(Extracted records)
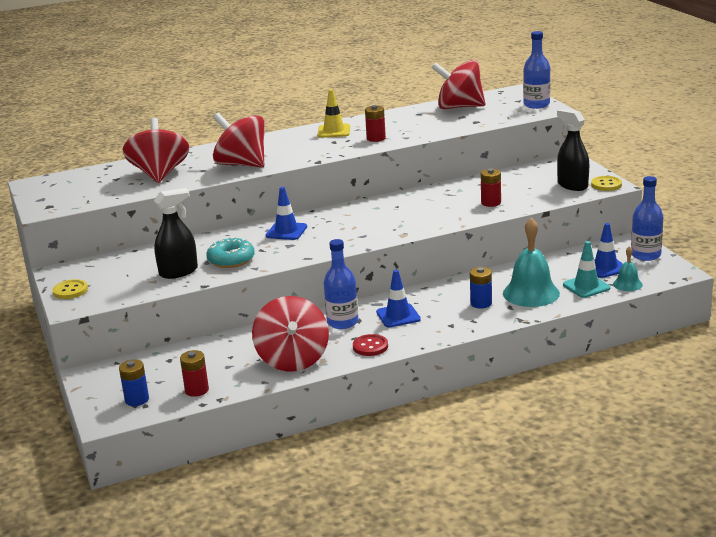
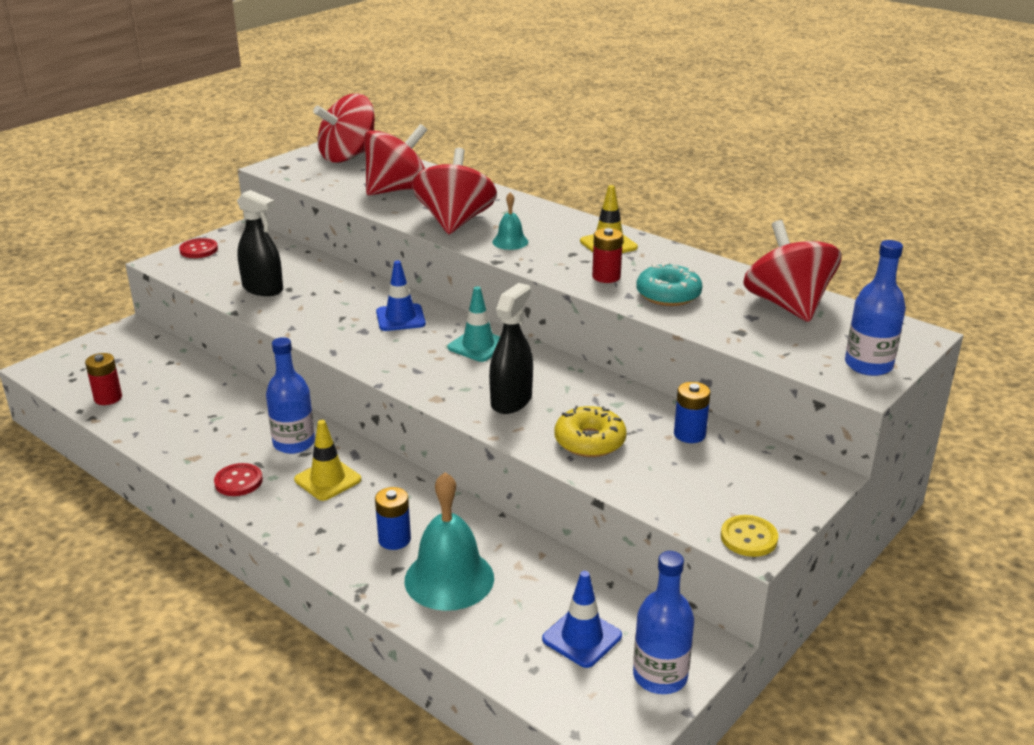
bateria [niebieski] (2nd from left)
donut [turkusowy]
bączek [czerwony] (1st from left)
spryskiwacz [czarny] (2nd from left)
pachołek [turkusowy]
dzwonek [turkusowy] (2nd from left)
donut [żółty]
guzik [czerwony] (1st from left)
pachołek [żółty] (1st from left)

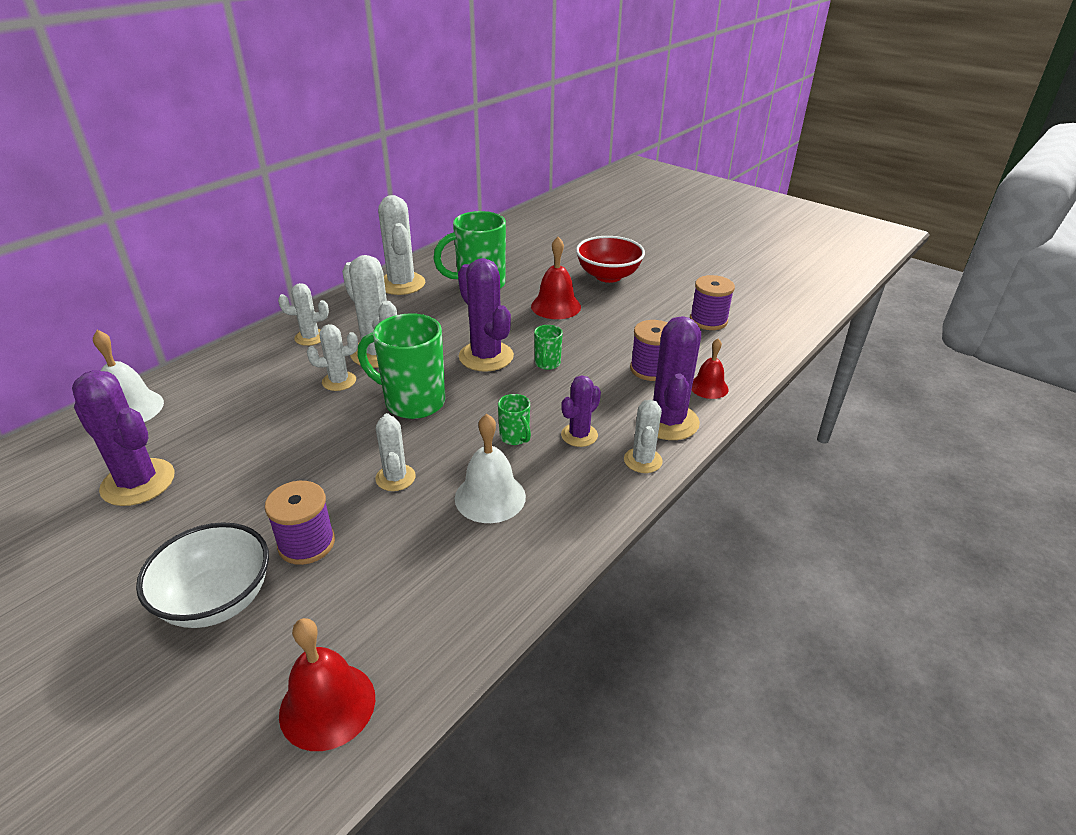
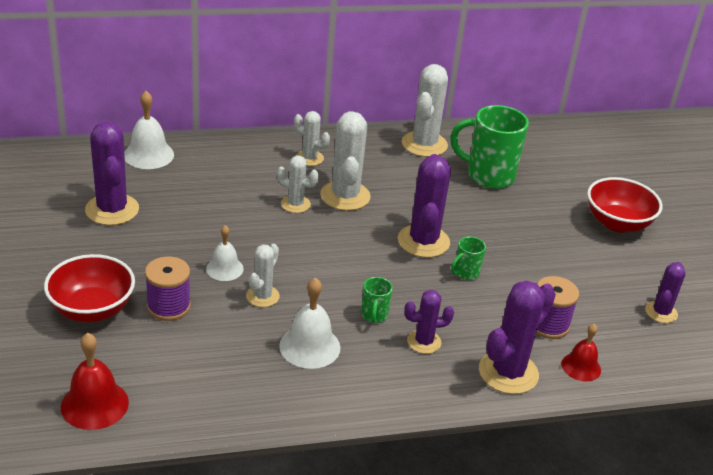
kubek [zielony] (1st from left in the first image)
dzwonek [czerwony] (2nd from left in the first image)
kaktus [biały] (6th from left in the first image)
dzwonek [biały] (2nd from left)
kaktus [fioletowy] (5th from left)
miska [czerwony] (1st from left)

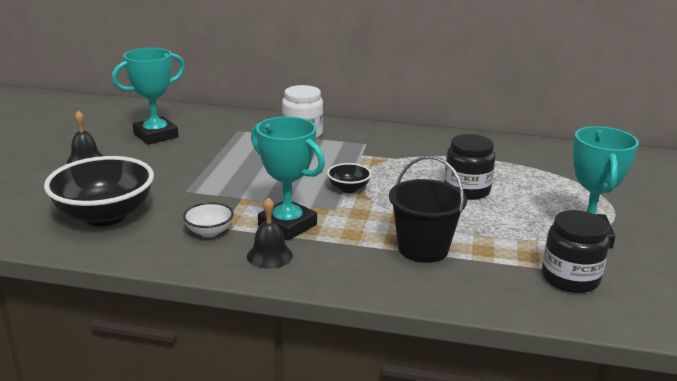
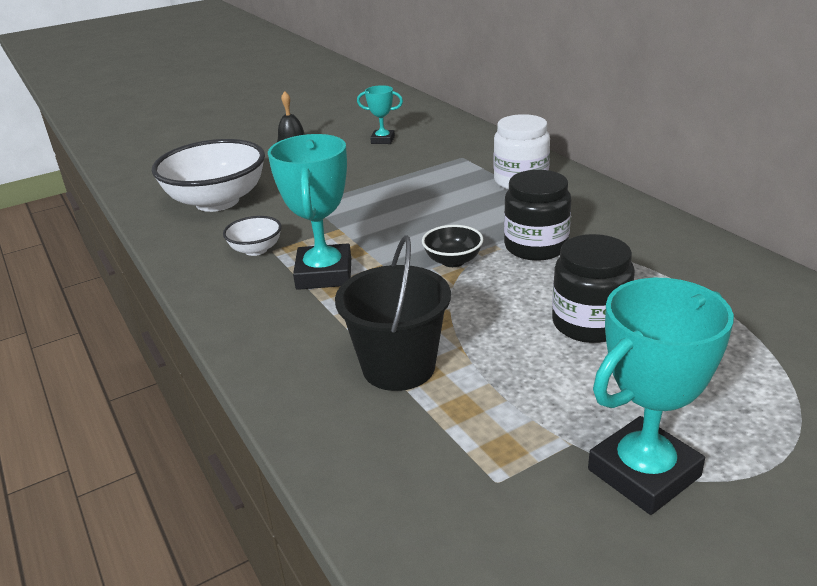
dzwonek [czarny] (2nd from left in the first image)
słoik [czarny] (1st from left)
miska [biały] (1st from left)
puchar [turkusowy] (2nd from left)

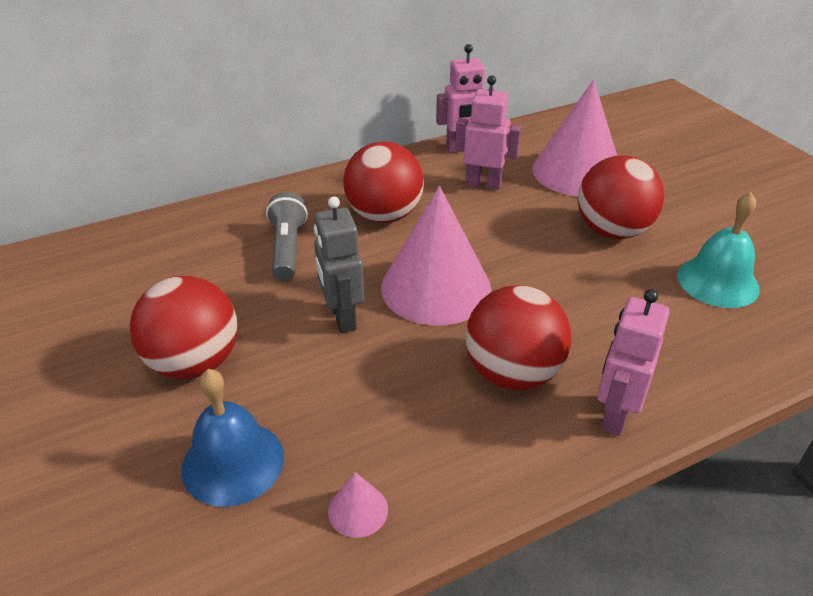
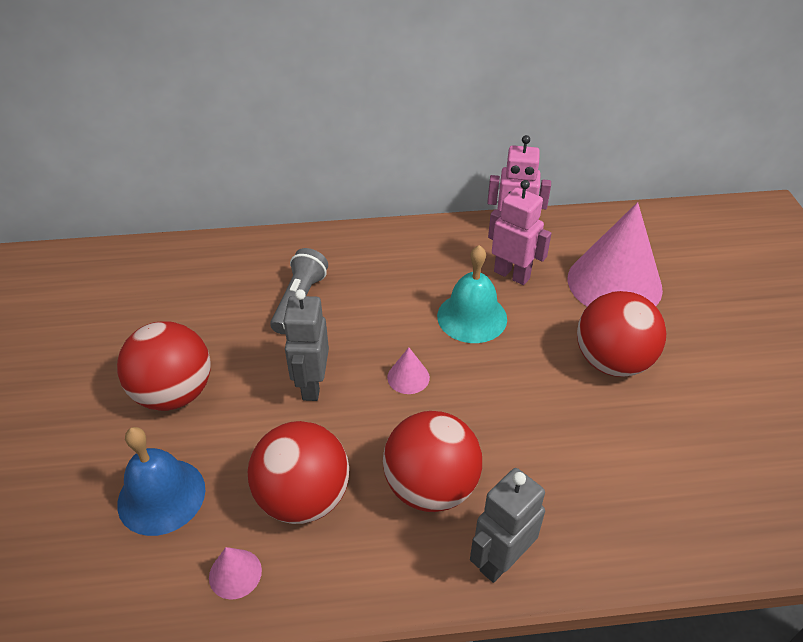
piłka [czerwony] (2nd from left)
dzwonek [turkusowy]
robot [szary] (2nd from left)
stożek [różowy] (2nd from left)

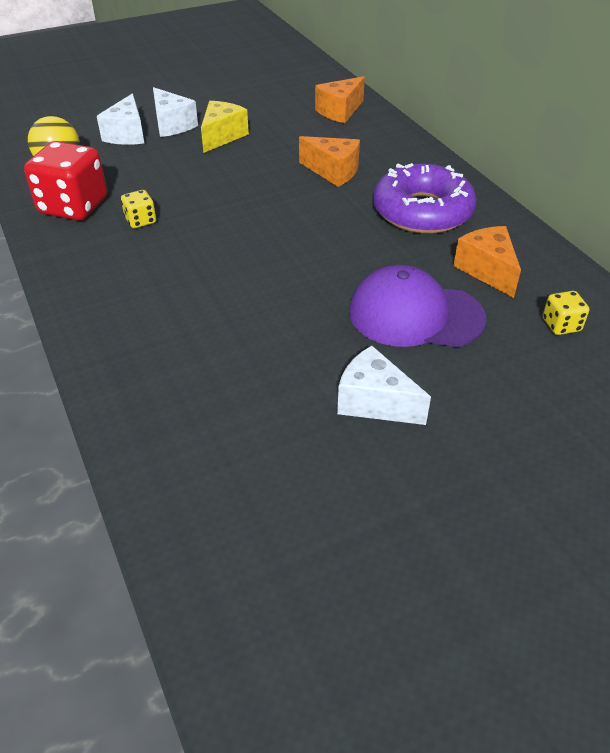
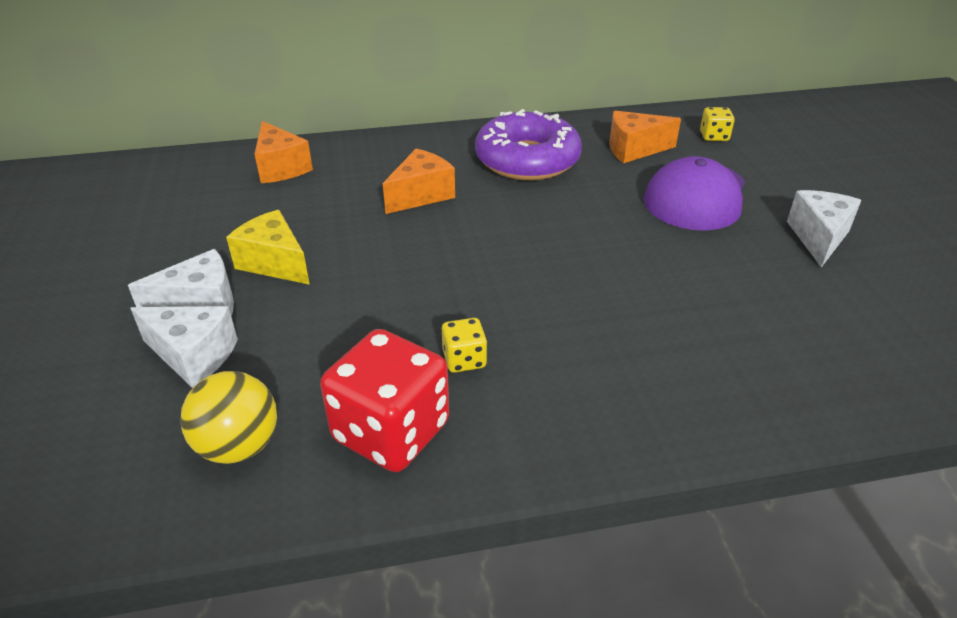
ser [biały] (3rd from left)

## What to work on
Your task is an exact printout of the records above, with no pictures.

## Solution to this task
bateria [niebieski] (2nd from left)
donut [turkusowy]
bączek [czerwony] (1st from left)
spryskiwacz [czarny] (2nd from left)
pachołek [turkusowy]
dzwonek [turkusowy] (2nd from left)
donut [żółty]
guzik [czerwony] (1st from left)
pachołek [żółty] (1st from left)

kubek [zielony] (1st from left in the first image)
dzwonek [czerwony] (2nd from left in the first image)
kaktus [biały] (6th from left in the first image)
dzwonek [biały] (2nd from left)
kaktus [fioletowy] (5th from left)
miska [czerwony] (1st from left)

dzwonek [czarny] (2nd from left in the first image)
słoik [czarny] (1st from left)
miska [biały] (1st from left)
puchar [turkusowy] (2nd from left)

piłka [czerwony] (2nd from left)
dzwonek [turkusowy]
robot [szary] (2nd from left)
stożek [różowy] (2nd from left)

ser [biały] (3rd from left)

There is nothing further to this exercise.